## Prompt
Could the data below please be reproduced word for word, without the pictures?

## Data segment
+ + + + +

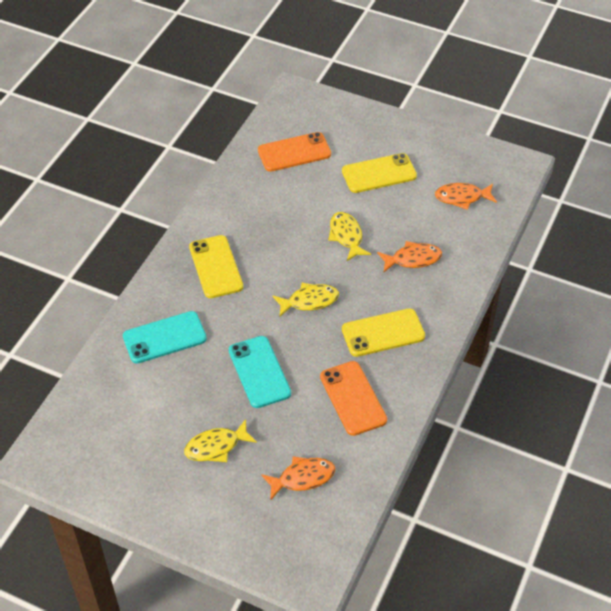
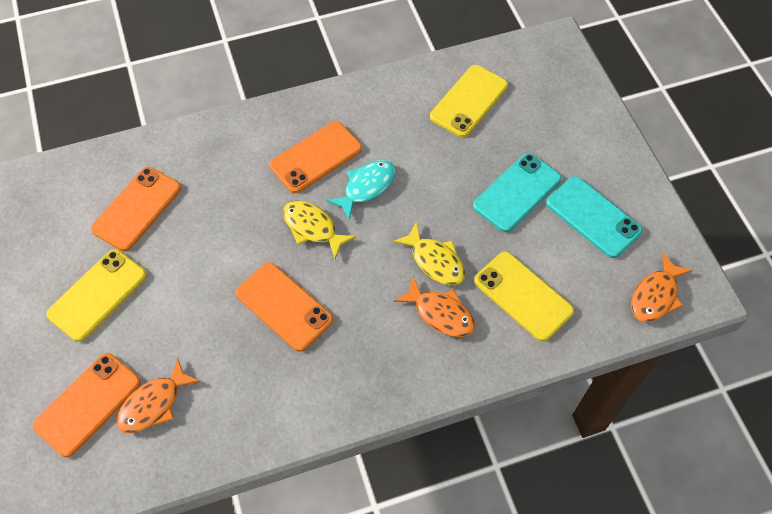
orange phone: 2 -> 4
turquoise fish: 0 -> 1
yellow fish: 3 -> 2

+ + + + +

## Solved problem
orange phone: 2 -> 4
turquoise fish: 0 -> 1
yellow fish: 3 -> 2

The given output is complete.